Written request: Reproduce the data below, swapping every occurrence of "none" for "blank" and leaving everything else unchanged.

Supplied records:

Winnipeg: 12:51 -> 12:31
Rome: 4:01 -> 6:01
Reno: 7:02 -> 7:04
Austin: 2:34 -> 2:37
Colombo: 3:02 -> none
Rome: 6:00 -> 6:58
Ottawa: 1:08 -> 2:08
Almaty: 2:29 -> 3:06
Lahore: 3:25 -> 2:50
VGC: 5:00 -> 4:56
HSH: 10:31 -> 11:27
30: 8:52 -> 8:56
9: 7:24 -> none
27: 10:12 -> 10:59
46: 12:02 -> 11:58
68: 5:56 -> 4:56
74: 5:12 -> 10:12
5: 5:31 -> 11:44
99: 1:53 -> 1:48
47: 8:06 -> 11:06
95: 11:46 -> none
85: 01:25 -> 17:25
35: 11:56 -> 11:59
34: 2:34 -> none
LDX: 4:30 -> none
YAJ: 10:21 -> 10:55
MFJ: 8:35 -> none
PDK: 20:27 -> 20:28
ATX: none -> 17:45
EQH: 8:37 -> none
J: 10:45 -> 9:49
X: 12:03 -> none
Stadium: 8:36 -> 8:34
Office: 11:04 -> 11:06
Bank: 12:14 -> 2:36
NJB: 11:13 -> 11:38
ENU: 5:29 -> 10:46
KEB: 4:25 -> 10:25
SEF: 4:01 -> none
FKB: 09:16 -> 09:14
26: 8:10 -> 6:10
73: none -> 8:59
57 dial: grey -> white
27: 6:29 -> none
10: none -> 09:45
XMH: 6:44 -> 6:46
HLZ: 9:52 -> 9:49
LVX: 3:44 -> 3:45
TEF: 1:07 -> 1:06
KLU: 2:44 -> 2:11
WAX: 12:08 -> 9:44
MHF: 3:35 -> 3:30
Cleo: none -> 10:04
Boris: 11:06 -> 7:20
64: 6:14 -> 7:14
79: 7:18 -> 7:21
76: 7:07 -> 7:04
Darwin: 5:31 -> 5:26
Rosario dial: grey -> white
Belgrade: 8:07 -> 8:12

Complete response:
Winnipeg: 12:51 -> 12:31
Rome: 4:01 -> 6:01
Reno: 7:02 -> 7:04
Austin: 2:34 -> 2:37
Colombo: 3:02 -> blank
Rome: 6:00 -> 6:58
Ottawa: 1:08 -> 2:08
Almaty: 2:29 -> 3:06
Lahore: 3:25 -> 2:50
VGC: 5:00 -> 4:56
HSH: 10:31 -> 11:27
30: 8:52 -> 8:56
9: 7:24 -> blank
27: 10:12 -> 10:59
46: 12:02 -> 11:58
68: 5:56 -> 4:56
74: 5:12 -> 10:12
5: 5:31 -> 11:44
99: 1:53 -> 1:48
47: 8:06 -> 11:06
95: 11:46 -> blank
85: 01:25 -> 17:25
35: 11:56 -> 11:59
34: 2:34 -> blank
LDX: 4:30 -> blank
YAJ: 10:21 -> 10:55
MFJ: 8:35 -> blank
PDK: 20:27 -> 20:28
ATX: blank -> 17:45
EQH: 8:37 -> blank
J: 10:45 -> 9:49
X: 12:03 -> blank
Stadium: 8:36 -> 8:34
Office: 11:04 -> 11:06
Bank: 12:14 -> 2:36
NJB: 11:13 -> 11:38
ENU: 5:29 -> 10:46
KEB: 4:25 -> 10:25
SEF: 4:01 -> blank
FKB: 09:16 -> 09:14
26: 8:10 -> 6:10
73: blank -> 8:59
57 dial: grey -> white
27: 6:29 -> blank
10: blank -> 09:45
XMH: 6:44 -> 6:46
HLZ: 9:52 -> 9:49
LVX: 3:44 -> 3:45
TEF: 1:07 -> 1:06
KLU: 2:44 -> 2:11
WAX: 12:08 -> 9:44
MHF: 3:35 -> 3:30
Cleo: blank -> 10:04
Boris: 11:06 -> 7:20
64: 6:14 -> 7:14
79: 7:18 -> 7:21
76: 7:07 -> 7:04
Darwin: 5:31 -> 5:26
Rosario dial: grey -> white
Belgrade: 8:07 -> 8:12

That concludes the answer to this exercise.